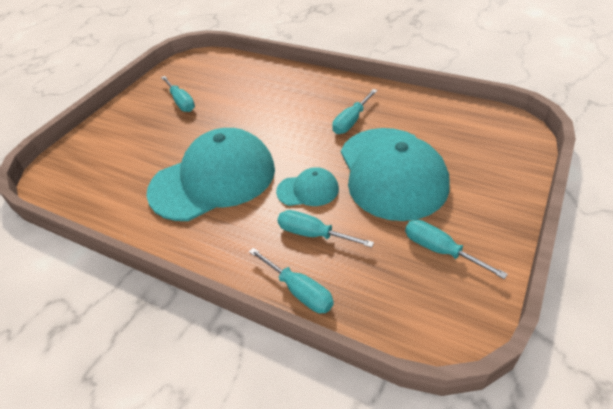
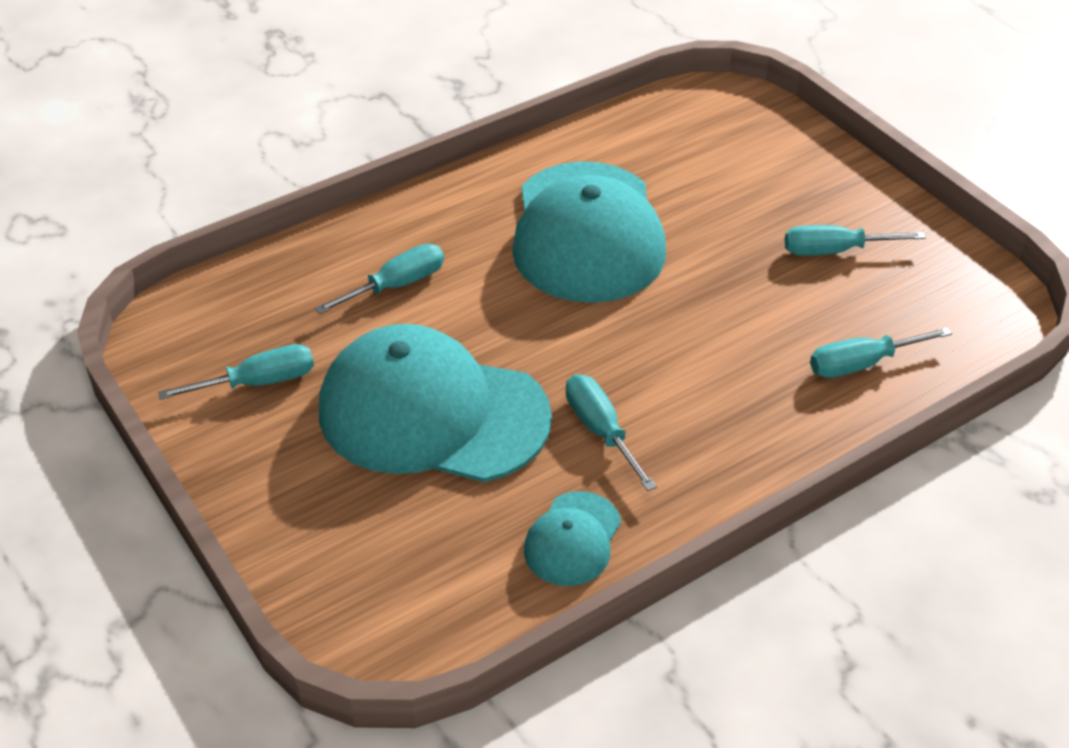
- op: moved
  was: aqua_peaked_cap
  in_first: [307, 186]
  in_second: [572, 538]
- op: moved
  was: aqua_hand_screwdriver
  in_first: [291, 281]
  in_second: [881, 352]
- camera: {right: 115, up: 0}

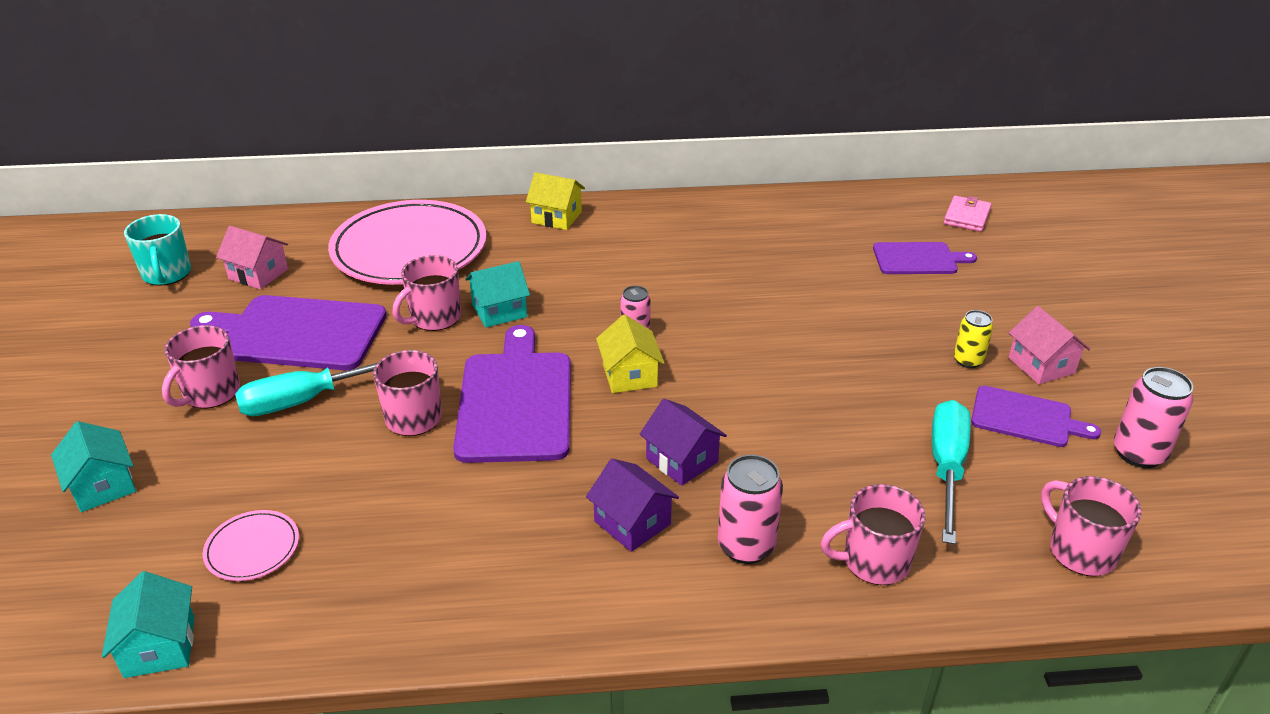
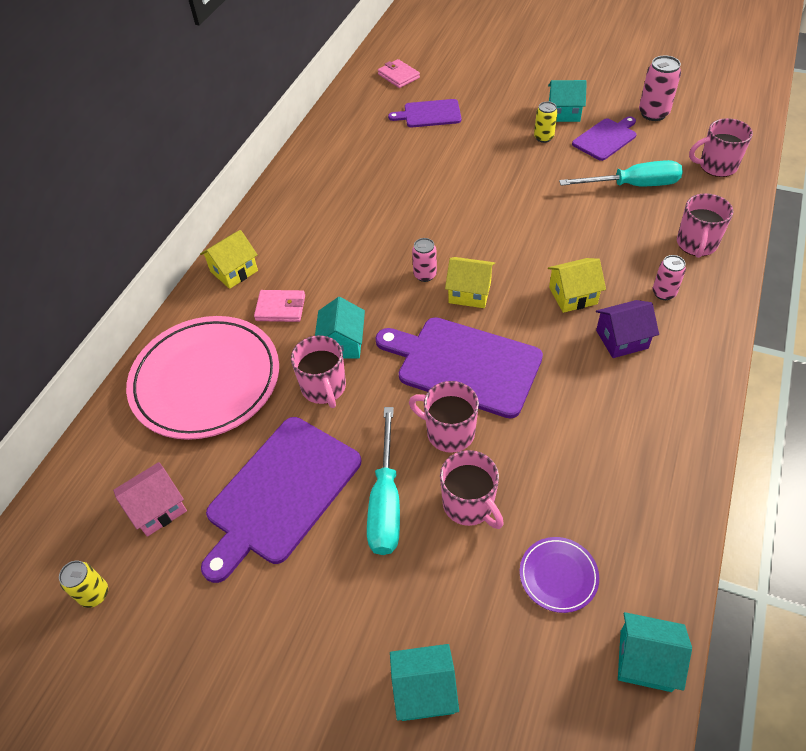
- op: replaced
  was: aqua_tea_mug
  now: yellow_can
  in_first: [157, 250]
  in_second: [83, 584]
- op: turned
  was: royal_purple_chopping_board
  in_first: [925, 258]
  in_second: [424, 113]
  clockwise: -120
- op: recoloured
  was: pink_house
  now: aqua_house
  in_first: [1049, 345]
  in_second: [567, 101]
- op: moved
  was: pink_tea_mug
  in_first: [201, 367]
  in_second: [472, 489]
- op: recoloured
  was: royal_purple_house
  now: yellow_house
  in_first: [683, 442]
  in_second: [577, 285]
- op: turned
  was: aqua_hand_screwdriver
  in_first: [951, 472]
  in_second: [621, 173]
  clockwise: 135
- op: resized
  was: pink_can
  in_first: [750, 509]
  in_second: [669, 277]
  ratio: 0.64
- op: recoloured
  was: pink_flat_dish
  now: royal_purple_flat_dish
  in_first: [251, 545]
  in_second: [559, 575]
- op: added
  now: pink_billfold
  in_second: [279, 306]
- camera: {right: -60, up: 15}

□ □ □ □

**AIM OF THE TASK:** Print the records again exactly, without the pictures.

**SOLUTION TO THIS PROBLEM:**
- op: moved
  was: aqua_peaked_cap
  in_first: [307, 186]
  in_second: [572, 538]
- op: moved
  was: aqua_hand_screwdriver
  in_first: [291, 281]
  in_second: [881, 352]
- camera: {right: 115, up: 0}

- op: replaced
  was: aqua_tea_mug
  now: yellow_can
  in_first: [157, 250]
  in_second: [83, 584]
- op: turned
  was: royal_purple_chopping_board
  in_first: [925, 258]
  in_second: [424, 113]
  clockwise: -120
- op: recoloured
  was: pink_house
  now: aqua_house
  in_first: [1049, 345]
  in_second: [567, 101]
- op: moved
  was: pink_tea_mug
  in_first: [201, 367]
  in_second: [472, 489]
- op: recoloured
  was: royal_purple_house
  now: yellow_house
  in_first: [683, 442]
  in_second: [577, 285]
- op: turned
  was: aqua_hand_screwdriver
  in_first: [951, 472]
  in_second: [621, 173]
  clockwise: 135
- op: resized
  was: pink_can
  in_first: [750, 509]
  in_second: [669, 277]
  ratio: 0.64
- op: recoloured
  was: pink_flat_dish
  now: royal_purple_flat_dish
  in_first: [251, 545]
  in_second: [559, 575]
- op: added
  now: pink_billfold
  in_second: [279, 306]
- camera: {right: -60, up: 15}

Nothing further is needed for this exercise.